> ABOUT THIS EXERCISE
What is the number of lines in the records that contain "empty"? Give only that number.

> SUPPLIED ENTRIES
————
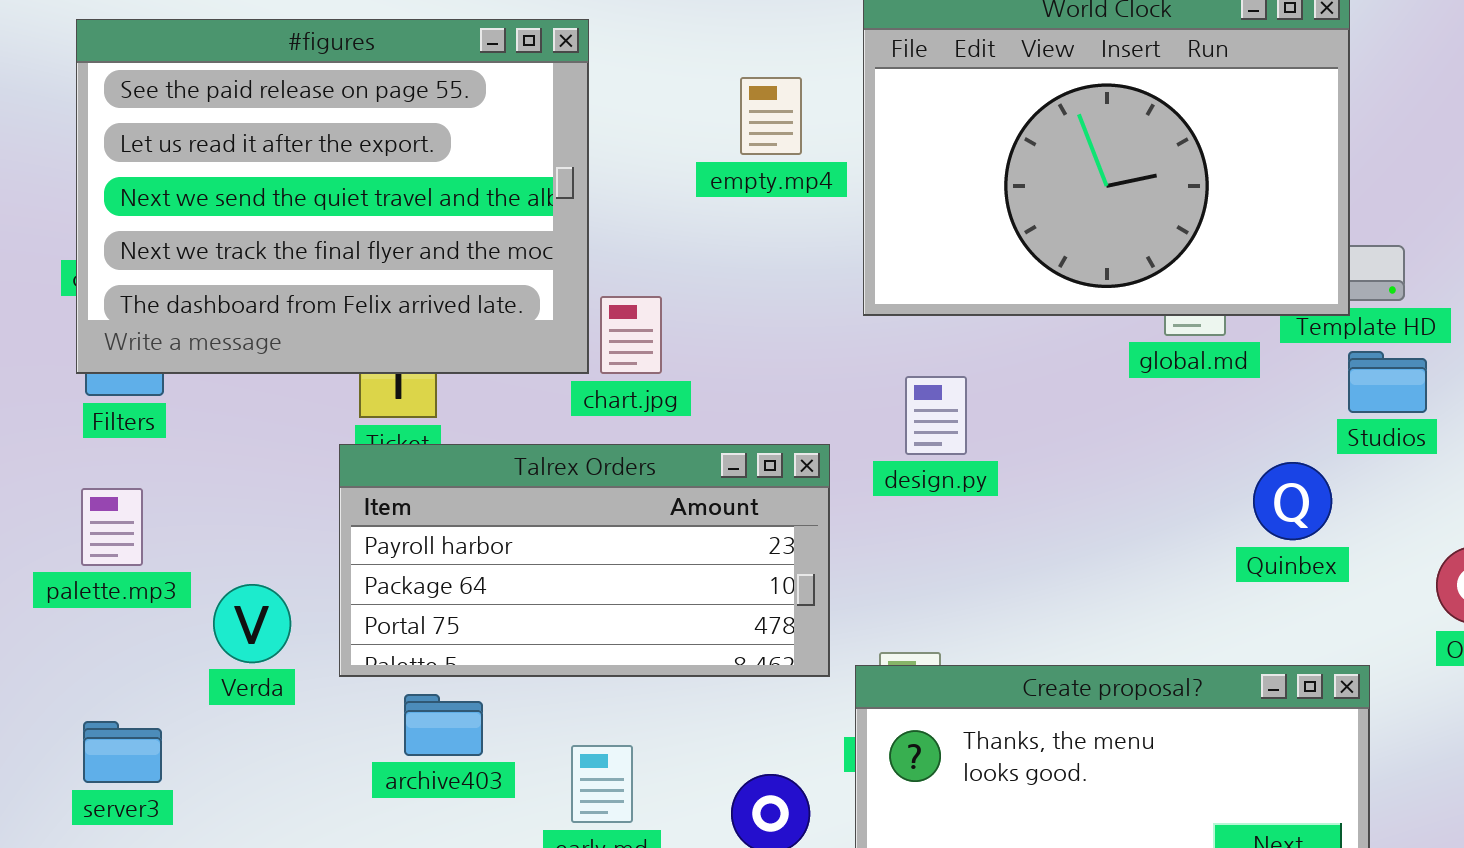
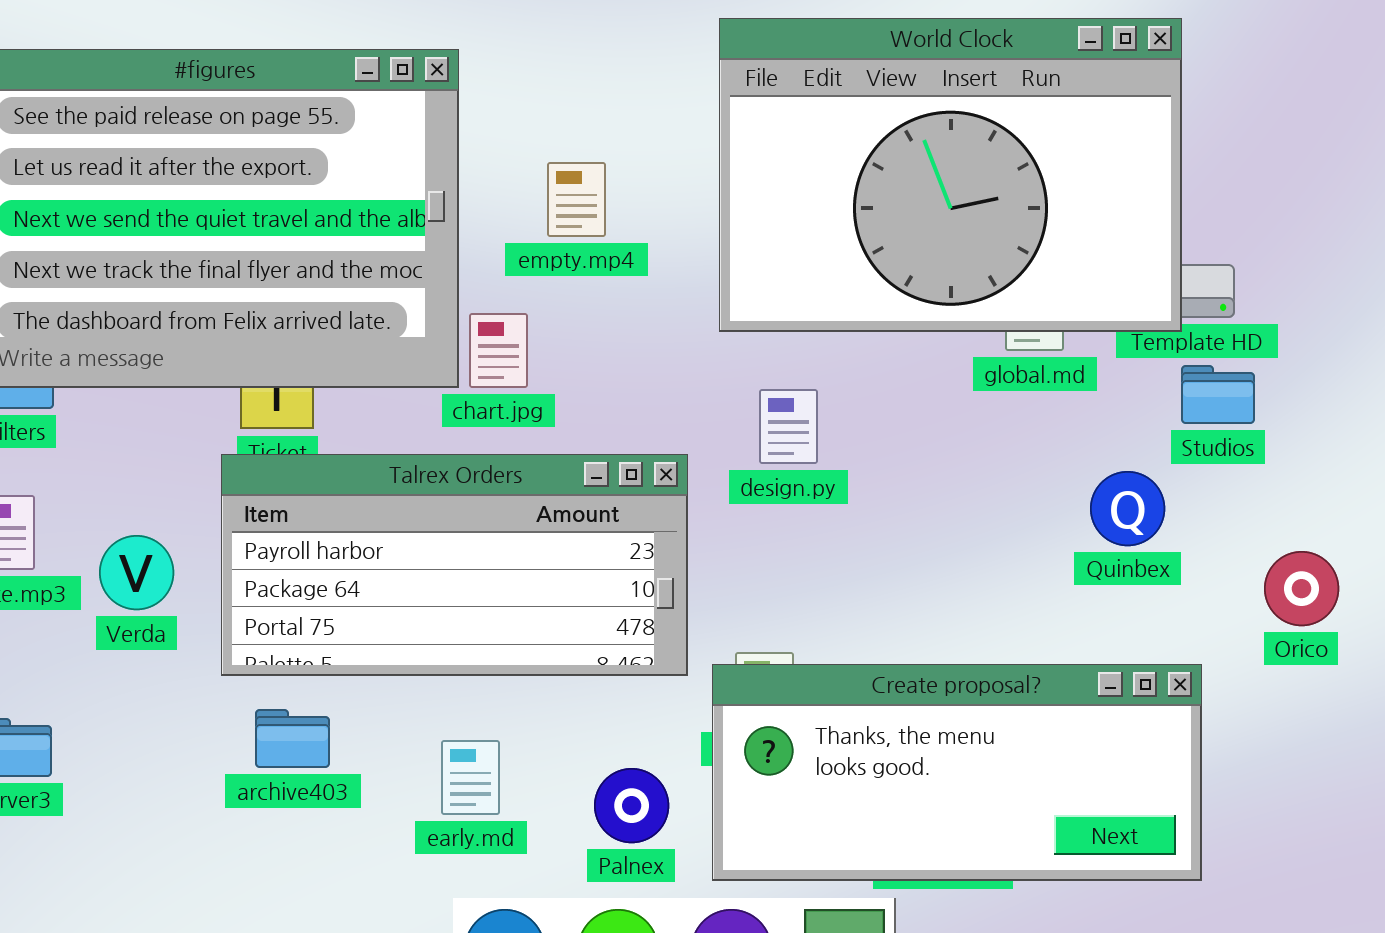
empty.mp4: [740,77,802,155] -> [547,162,606,237], moved
Verda: [213,584,291,663] -> [99,535,174,610], moved
archive403: [404,694,483,756] -> [255,709,330,768], moved

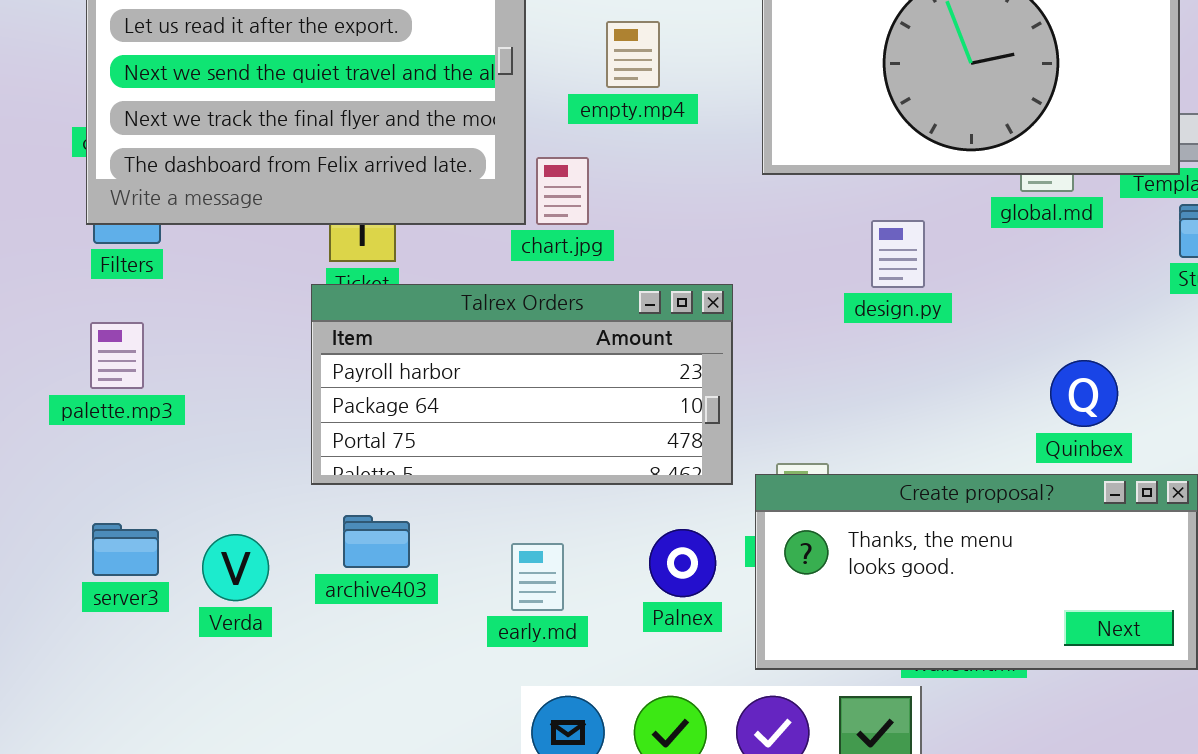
design.py: [759,389,818,464] -> [871,220,925,288], moved
Quinbex: [1090,471,1165,546] -> [1050,360,1118,427], moved
Verda: [99,535,174,610] -> [202,534,269,601], moved
Palnex: [594,768,669,843] -> [649,529,716,597], moved

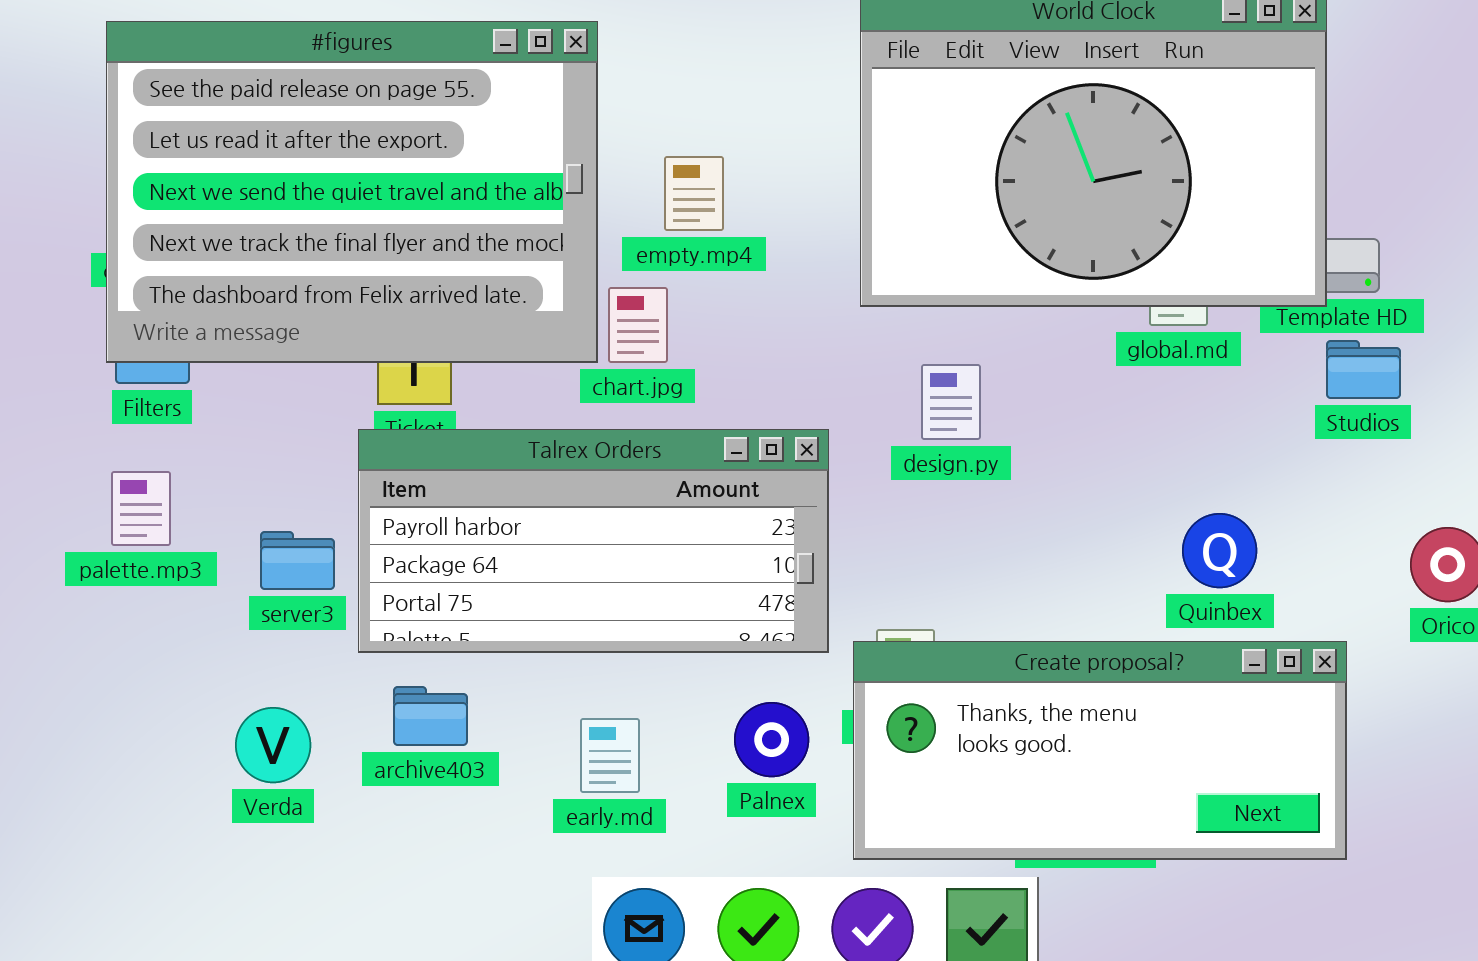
empty.mp4: [606,21,660,88] -> [664,156,724,231], moved
design.py: [871,220,925,288] -> [921,364,981,440], moved
server3: [92,523,159,576] -> [260,531,335,590], moved

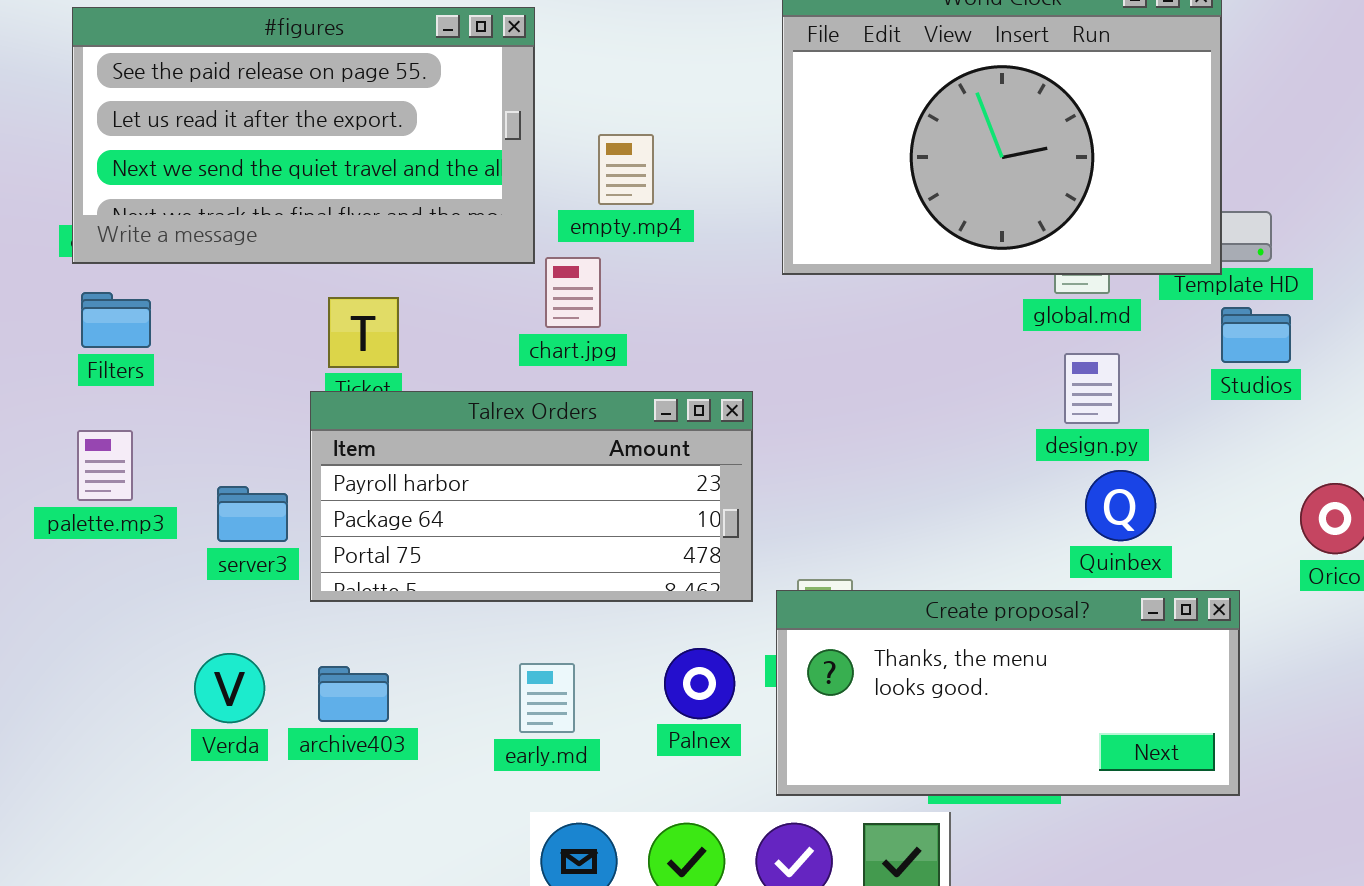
#figures: [106,21,598,363] -> [72,7,535,264], resized
design.py: [921,364,981,440] -> [1064,353,1120,424], moved
archive403: [393,686,468,746] -> [318,666,389,722], moved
————
> RESULT OF THIS EXERCISE
2